#### [What to work on]
Work out how many lines in the material below hold "violet", then give only that number.
[Opening Record set section]
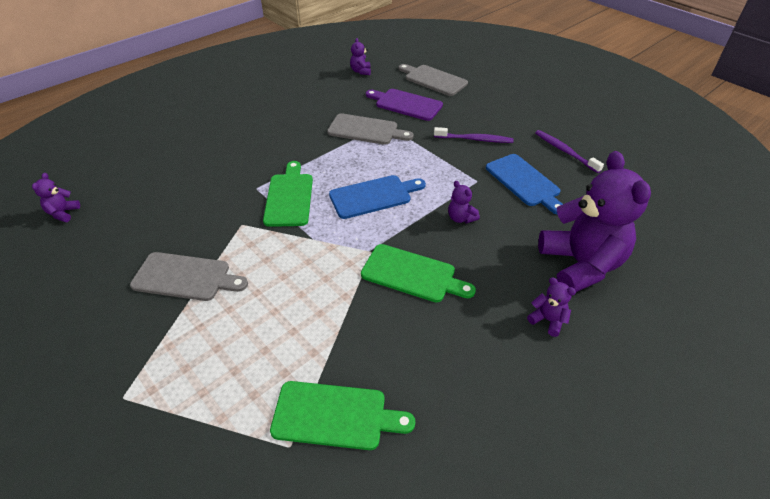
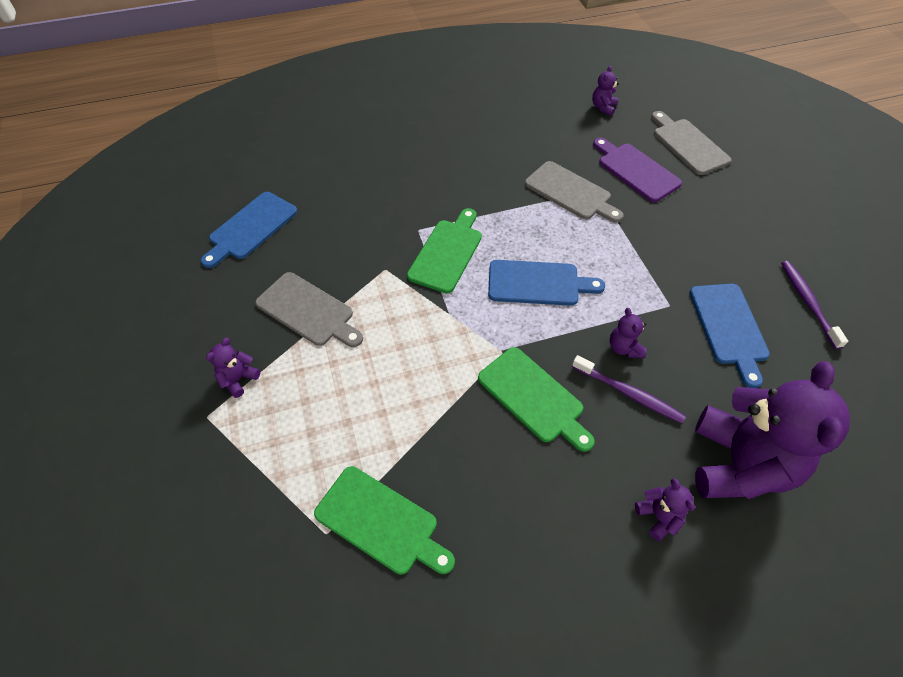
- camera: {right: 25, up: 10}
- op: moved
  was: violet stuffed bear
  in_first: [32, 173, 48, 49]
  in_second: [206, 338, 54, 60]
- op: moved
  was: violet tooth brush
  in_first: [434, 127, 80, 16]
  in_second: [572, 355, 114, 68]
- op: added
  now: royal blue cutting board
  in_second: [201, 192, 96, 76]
[Closing Record set section]
#### [Finished exercise]
2